Recorded data.
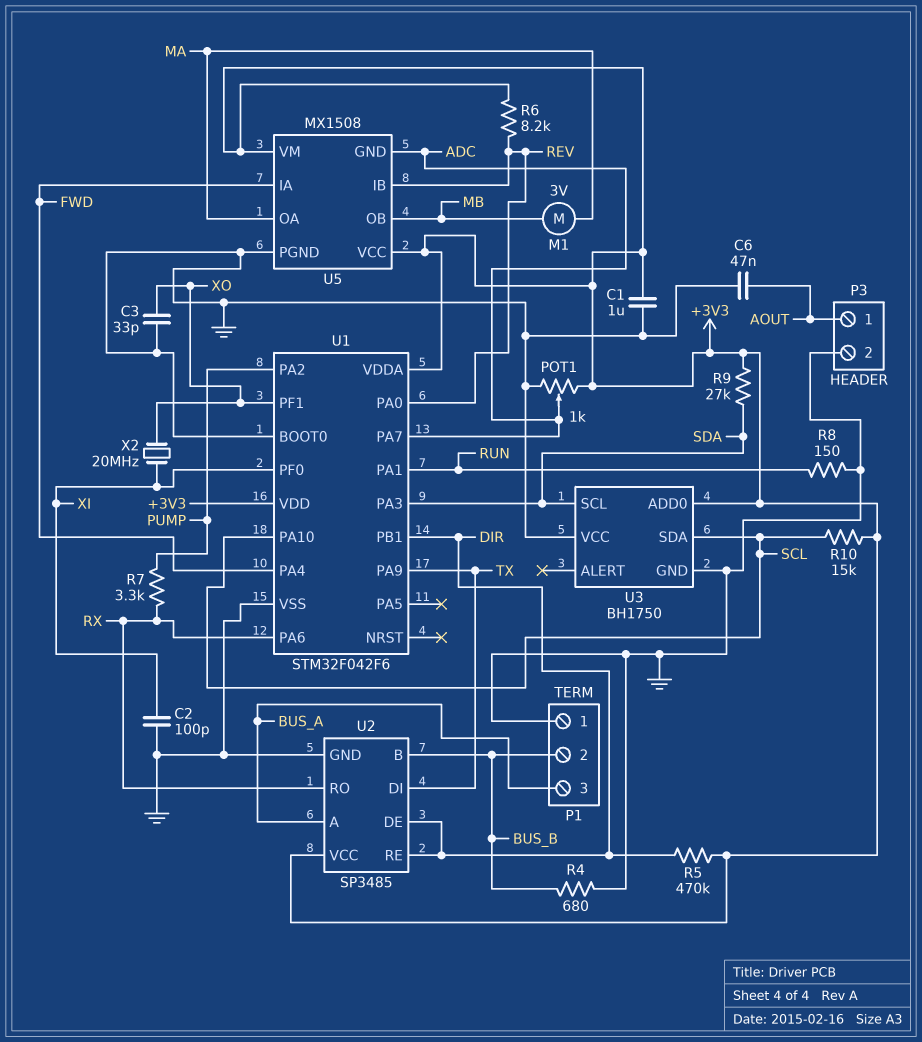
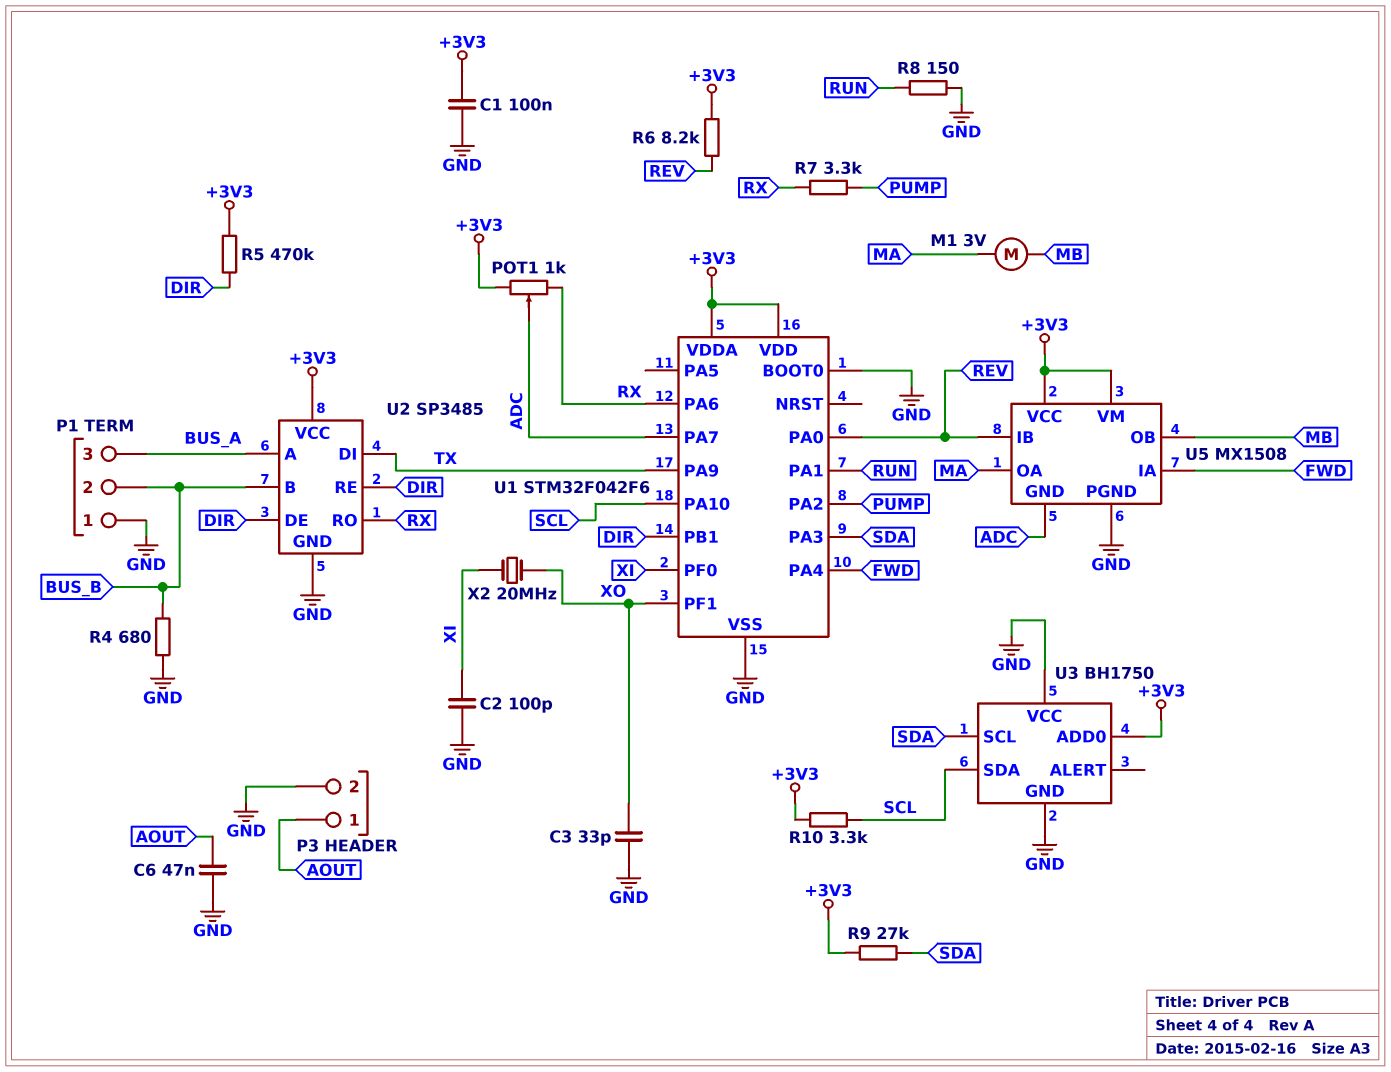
C1: 1uF (+3V3, GND) -> 100nF (+3V3, GND)
POT1: 1k (+3V3, GND, wiper ADC) -> 1k (+3V3, RX, wiper ADC)
R10: 15k (+3V3, SCL) -> 3.3k (+3V3, SCL)

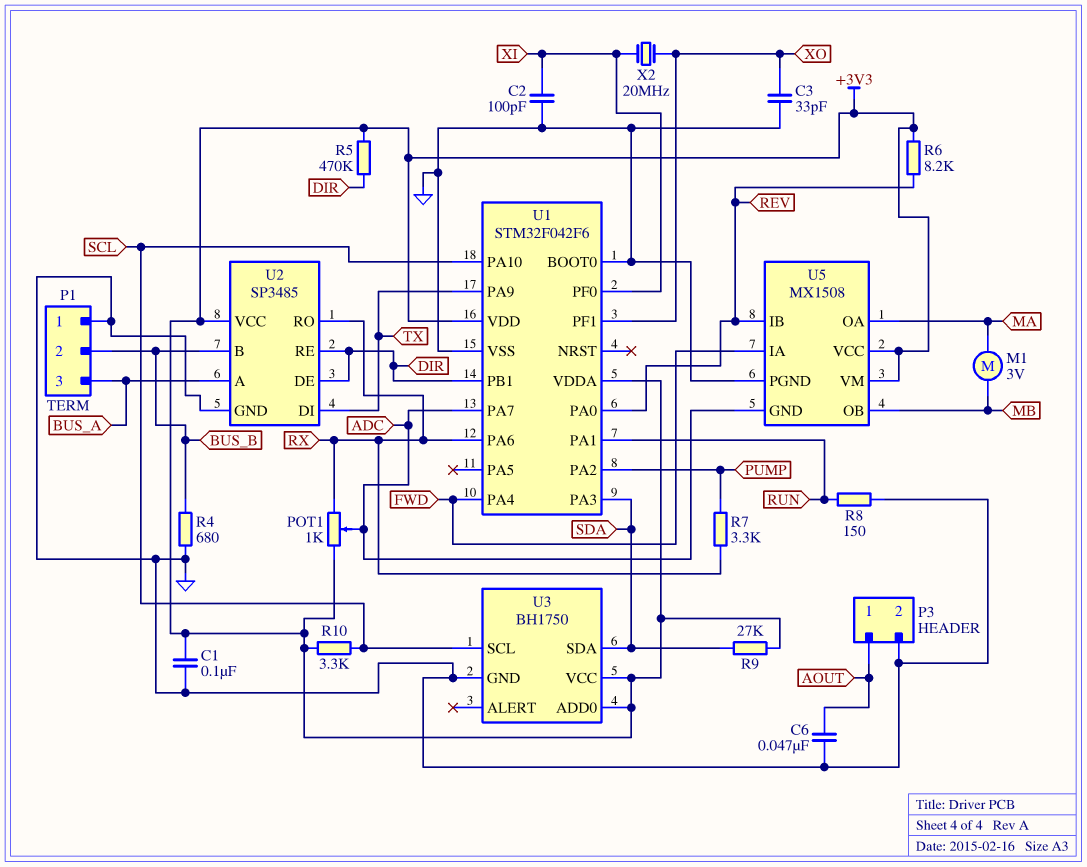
U3 pin SCL: SDA -> SCL
U3 pin SDA: SCL -> SDA
U3 pin VCC: GND -> +3V3

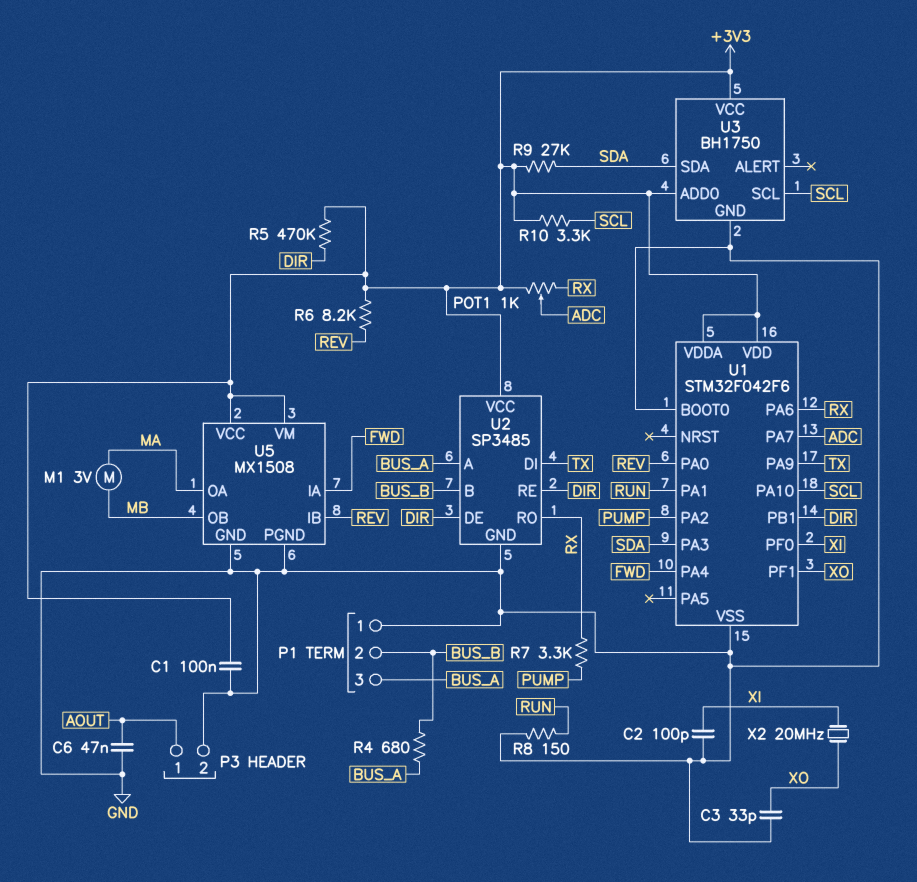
R4: 680 (BUS_B, GND) -> 680 (BUS_A, BUS_B)
U5 pin GND: ADC -> GND

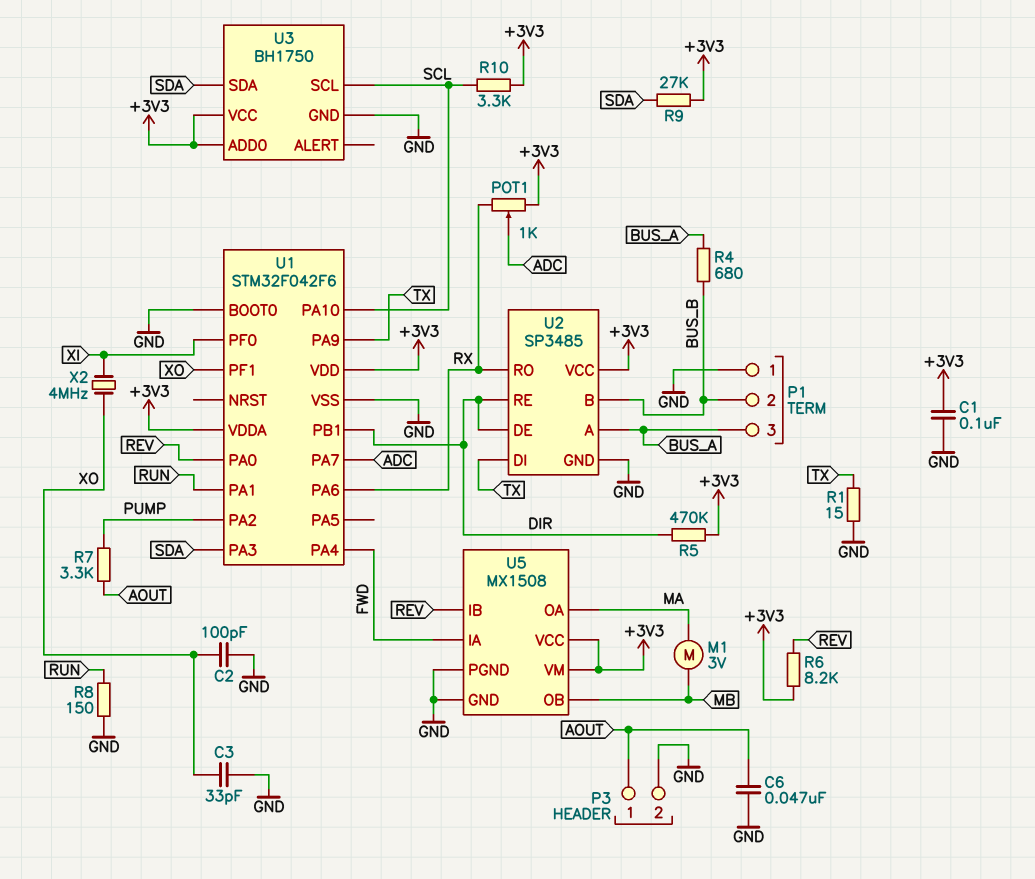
C2: 100pF (GND, XI) -> 100pF (GND, XO)
R1: none -> 15 (GND, TX)
R7: 3.3k (PUMP, RX) -> 3.3k (AOUT, PUMP)
X2: 20MHz (XI, XO) -> 4MHz (XI, XO)

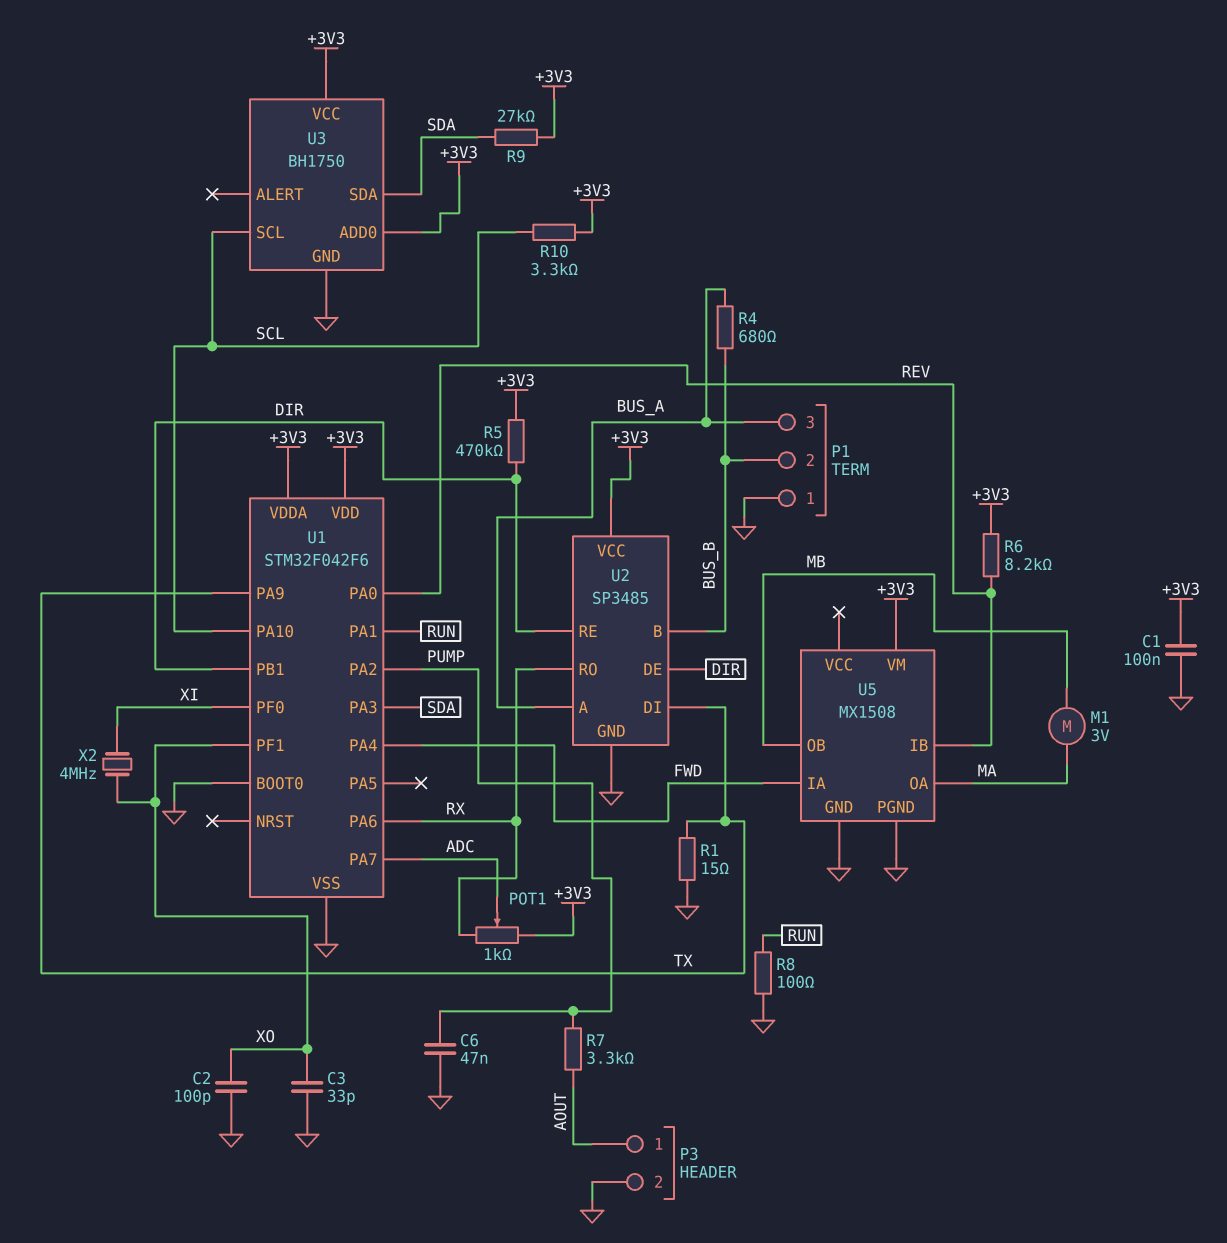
C6: 47nF (AOUT, GND) -> 47nF (GND, PUMP)
R8: 150 (GND, RUN) -> 100 (GND, RUN)
U5 pin VCC: +3V3 -> none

Task to complete. Would you please copy every line from the listing above that contains the word "PUMP"?

Answer to the exercise.
R7: 3.3k (PUMP, RX) -> 3.3k (AOUT, PUMP)
C6: 47nF (AOUT, GND) -> 47nF (GND, PUMP)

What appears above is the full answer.